'''
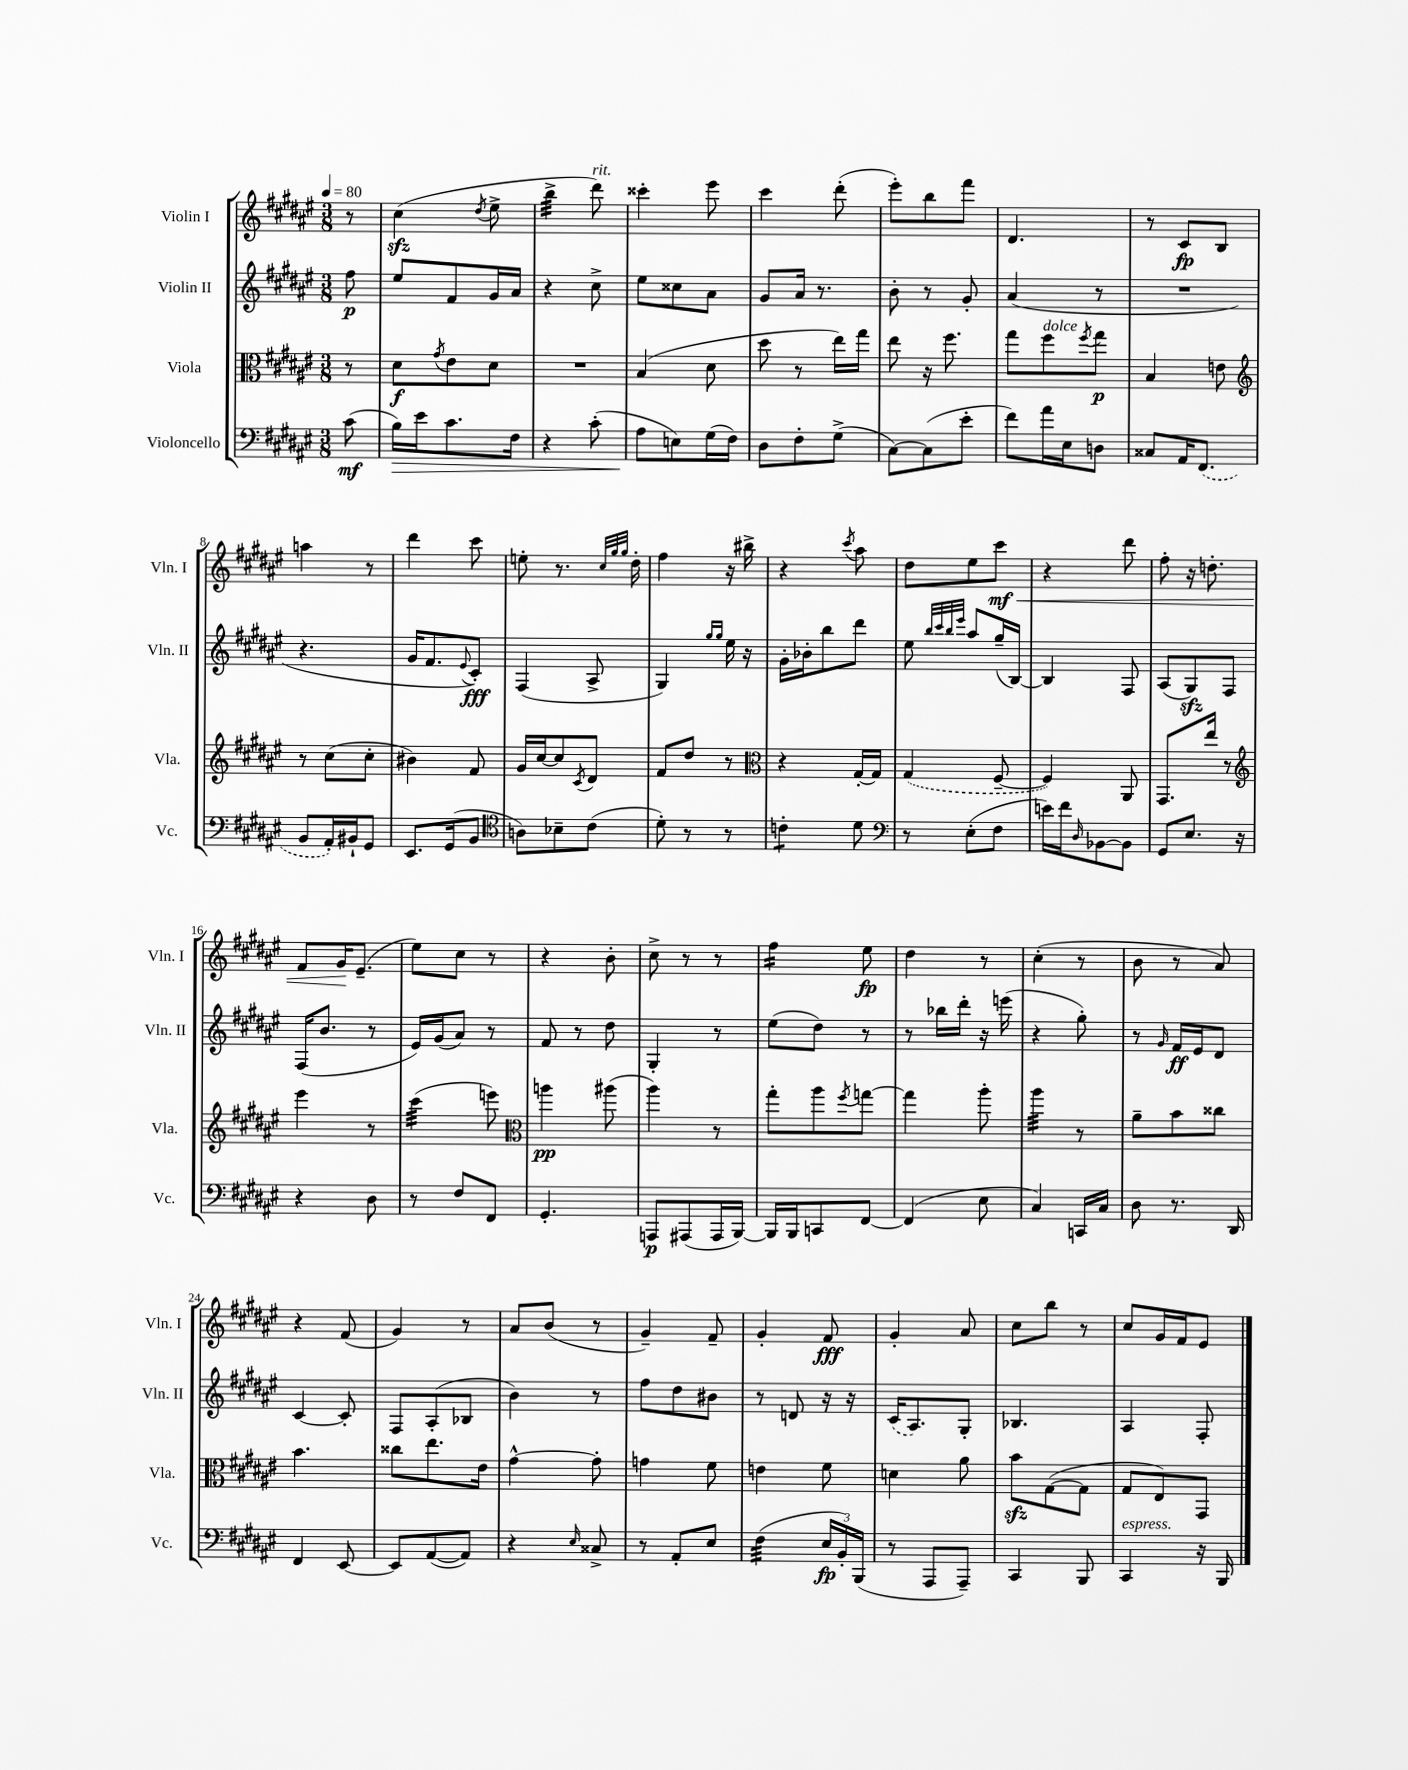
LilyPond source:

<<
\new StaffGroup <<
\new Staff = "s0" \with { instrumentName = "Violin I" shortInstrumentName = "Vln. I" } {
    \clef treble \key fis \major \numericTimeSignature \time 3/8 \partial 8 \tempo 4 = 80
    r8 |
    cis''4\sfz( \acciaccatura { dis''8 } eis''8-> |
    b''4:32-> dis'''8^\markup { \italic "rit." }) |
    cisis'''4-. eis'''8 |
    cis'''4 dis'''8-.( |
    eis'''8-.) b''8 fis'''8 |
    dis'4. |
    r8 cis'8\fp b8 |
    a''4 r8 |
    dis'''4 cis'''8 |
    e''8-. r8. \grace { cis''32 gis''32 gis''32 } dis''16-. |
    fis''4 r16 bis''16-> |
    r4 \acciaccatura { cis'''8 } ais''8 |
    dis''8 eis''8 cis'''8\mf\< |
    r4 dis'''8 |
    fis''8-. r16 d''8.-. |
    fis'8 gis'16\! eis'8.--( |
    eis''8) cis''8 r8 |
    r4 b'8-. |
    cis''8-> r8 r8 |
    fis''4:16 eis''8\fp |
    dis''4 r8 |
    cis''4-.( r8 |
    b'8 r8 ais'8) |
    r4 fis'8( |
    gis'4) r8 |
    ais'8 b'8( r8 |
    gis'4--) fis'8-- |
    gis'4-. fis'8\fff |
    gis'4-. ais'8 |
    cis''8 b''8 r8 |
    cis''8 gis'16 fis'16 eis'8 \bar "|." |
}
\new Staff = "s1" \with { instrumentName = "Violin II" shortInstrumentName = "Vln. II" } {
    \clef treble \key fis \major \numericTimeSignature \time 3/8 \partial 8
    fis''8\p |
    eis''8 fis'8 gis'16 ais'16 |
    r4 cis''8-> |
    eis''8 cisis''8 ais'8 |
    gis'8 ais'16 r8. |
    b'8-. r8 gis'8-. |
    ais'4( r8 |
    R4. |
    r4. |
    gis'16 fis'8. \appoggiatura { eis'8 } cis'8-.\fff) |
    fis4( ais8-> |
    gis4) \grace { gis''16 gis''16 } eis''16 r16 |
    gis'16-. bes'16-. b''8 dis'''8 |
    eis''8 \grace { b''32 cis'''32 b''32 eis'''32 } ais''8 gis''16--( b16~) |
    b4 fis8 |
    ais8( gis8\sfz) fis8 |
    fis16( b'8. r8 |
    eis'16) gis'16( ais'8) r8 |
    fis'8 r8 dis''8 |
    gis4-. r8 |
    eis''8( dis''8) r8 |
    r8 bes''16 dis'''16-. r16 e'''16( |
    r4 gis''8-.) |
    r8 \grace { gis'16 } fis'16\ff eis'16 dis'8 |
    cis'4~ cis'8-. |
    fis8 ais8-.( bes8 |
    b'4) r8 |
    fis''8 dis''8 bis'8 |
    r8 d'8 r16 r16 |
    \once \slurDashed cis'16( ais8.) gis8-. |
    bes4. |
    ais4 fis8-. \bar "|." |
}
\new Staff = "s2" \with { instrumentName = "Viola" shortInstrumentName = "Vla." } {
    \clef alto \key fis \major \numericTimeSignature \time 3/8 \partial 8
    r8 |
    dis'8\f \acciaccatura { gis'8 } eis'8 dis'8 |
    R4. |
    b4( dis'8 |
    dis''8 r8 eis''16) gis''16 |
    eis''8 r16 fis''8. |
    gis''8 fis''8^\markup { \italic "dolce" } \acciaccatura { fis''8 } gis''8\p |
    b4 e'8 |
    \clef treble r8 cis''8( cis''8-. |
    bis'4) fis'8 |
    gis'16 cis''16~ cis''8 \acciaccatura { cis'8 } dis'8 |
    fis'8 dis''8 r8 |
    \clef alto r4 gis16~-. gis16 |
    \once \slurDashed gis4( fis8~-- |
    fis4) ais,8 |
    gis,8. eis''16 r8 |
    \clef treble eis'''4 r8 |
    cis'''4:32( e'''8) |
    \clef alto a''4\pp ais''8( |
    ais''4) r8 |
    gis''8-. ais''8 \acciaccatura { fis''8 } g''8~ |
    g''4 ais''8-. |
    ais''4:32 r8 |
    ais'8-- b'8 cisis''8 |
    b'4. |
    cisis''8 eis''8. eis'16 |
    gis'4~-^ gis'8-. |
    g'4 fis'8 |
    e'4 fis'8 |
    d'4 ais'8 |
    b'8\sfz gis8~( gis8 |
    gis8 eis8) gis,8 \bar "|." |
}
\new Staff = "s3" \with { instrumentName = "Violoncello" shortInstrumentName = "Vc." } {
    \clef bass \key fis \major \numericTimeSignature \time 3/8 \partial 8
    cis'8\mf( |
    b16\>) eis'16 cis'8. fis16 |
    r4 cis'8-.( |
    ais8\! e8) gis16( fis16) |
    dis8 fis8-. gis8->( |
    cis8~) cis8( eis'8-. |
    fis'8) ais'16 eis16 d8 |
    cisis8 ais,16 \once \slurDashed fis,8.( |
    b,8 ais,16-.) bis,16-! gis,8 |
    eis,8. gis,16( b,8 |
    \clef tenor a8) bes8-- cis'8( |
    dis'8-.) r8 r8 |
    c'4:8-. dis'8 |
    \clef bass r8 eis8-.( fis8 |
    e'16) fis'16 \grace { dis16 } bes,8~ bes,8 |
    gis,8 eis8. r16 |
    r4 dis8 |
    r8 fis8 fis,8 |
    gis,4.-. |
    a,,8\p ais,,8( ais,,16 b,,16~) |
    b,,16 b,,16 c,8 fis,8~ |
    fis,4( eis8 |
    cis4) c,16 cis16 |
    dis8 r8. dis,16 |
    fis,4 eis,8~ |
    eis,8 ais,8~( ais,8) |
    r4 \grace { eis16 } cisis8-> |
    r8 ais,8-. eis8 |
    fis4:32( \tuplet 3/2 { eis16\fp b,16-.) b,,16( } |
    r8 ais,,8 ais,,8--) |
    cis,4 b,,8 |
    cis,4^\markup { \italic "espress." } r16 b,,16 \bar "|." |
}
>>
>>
'''
'''
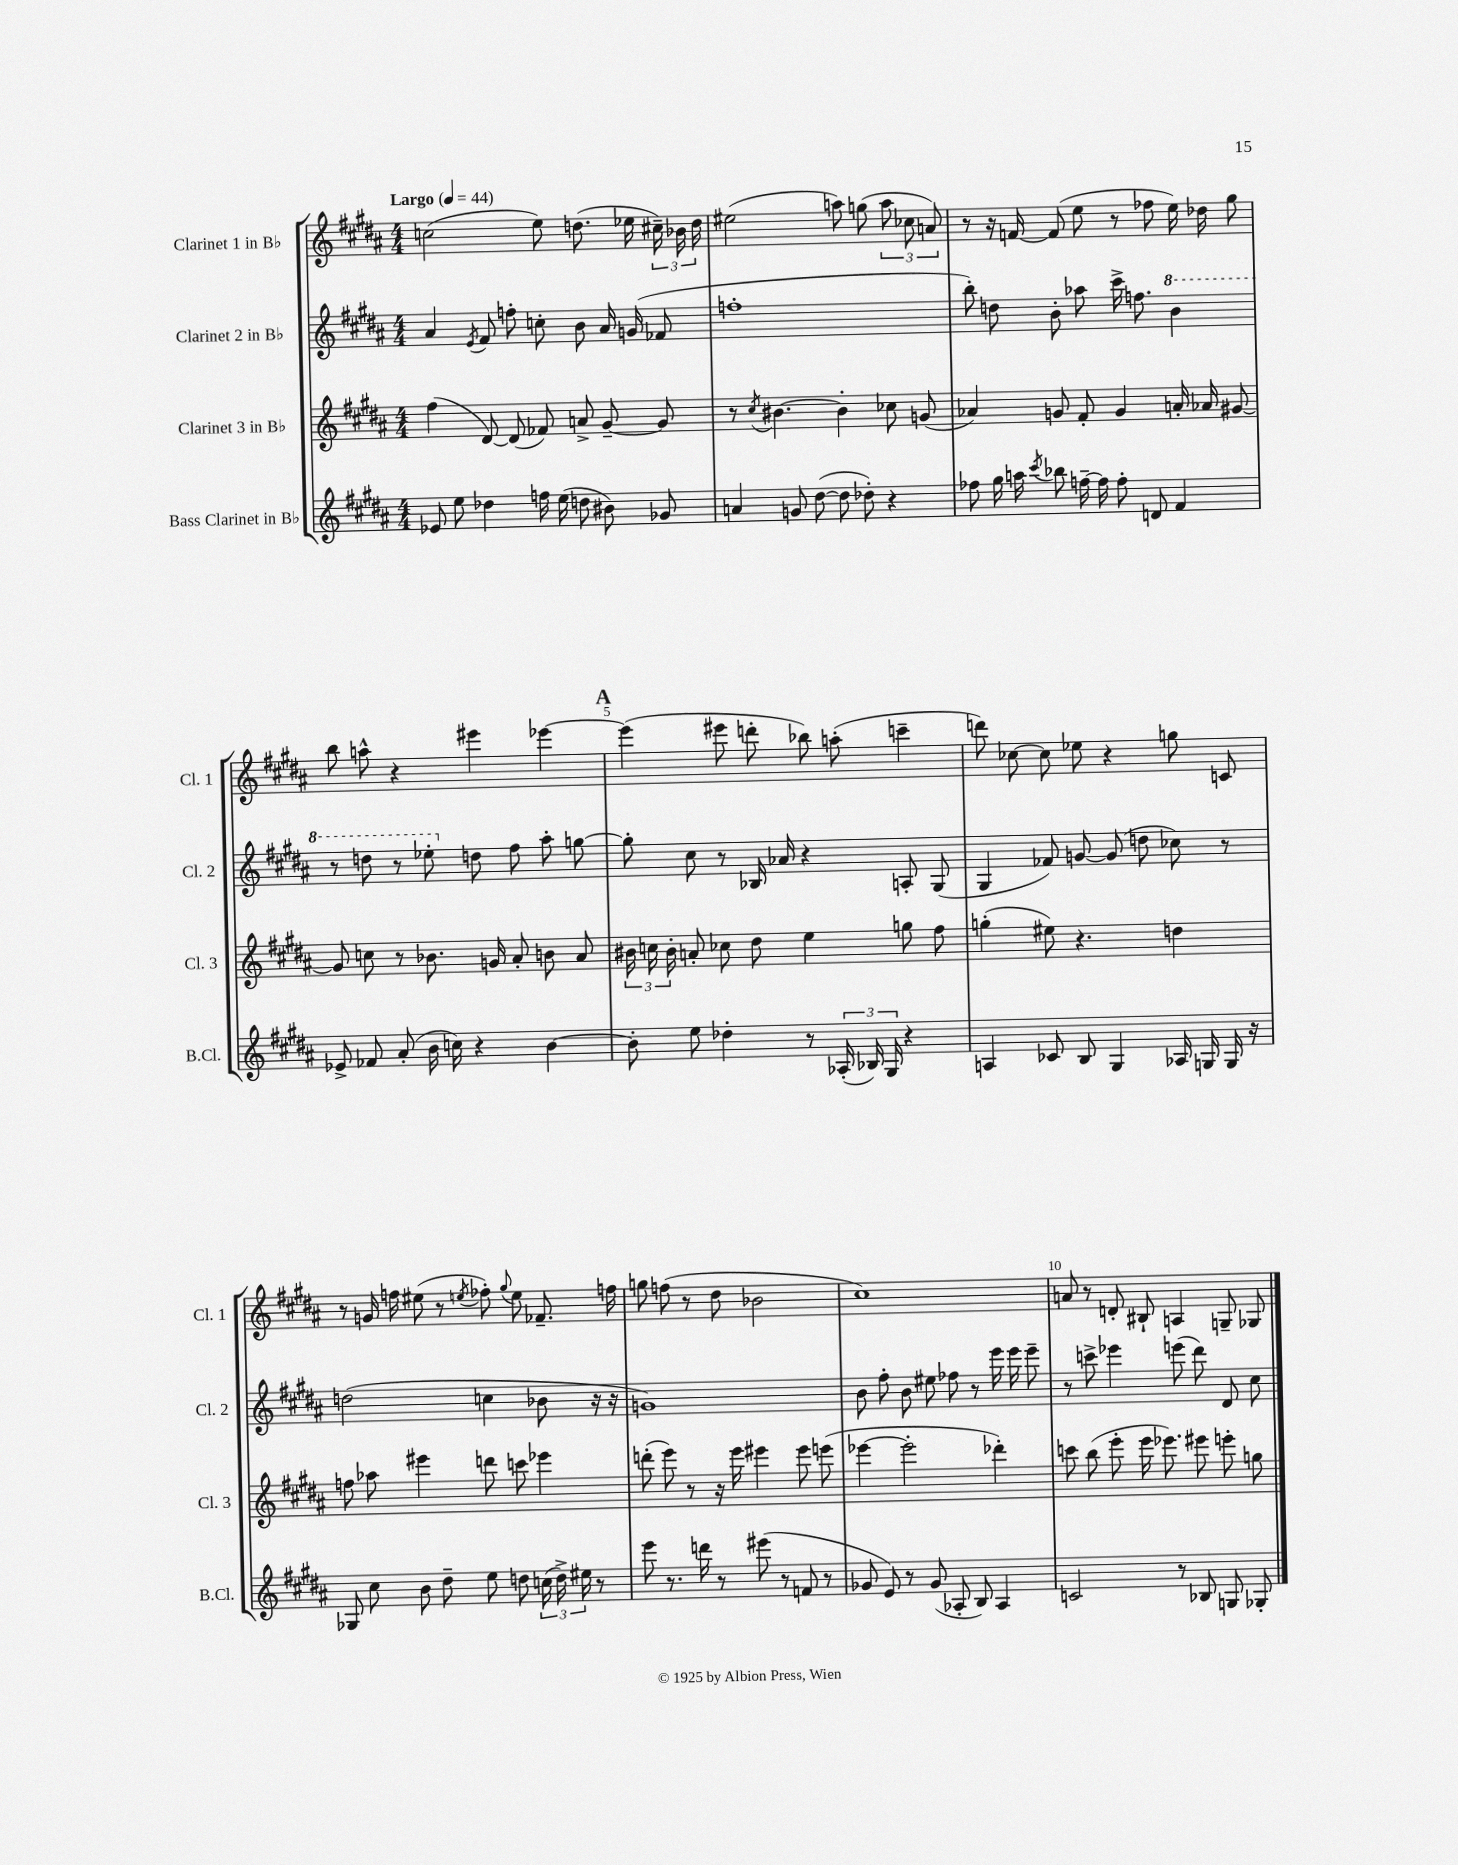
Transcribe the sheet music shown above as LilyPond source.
'''
WHAT YOU ARE ASKED TO DO:
Collect each line of the entries above that contains the word "source" and copy those lines out in order.

RESULT OF THIS EXERCISE:
LilyPond source:
Transcribe the sheet music shown above as LilyPond source.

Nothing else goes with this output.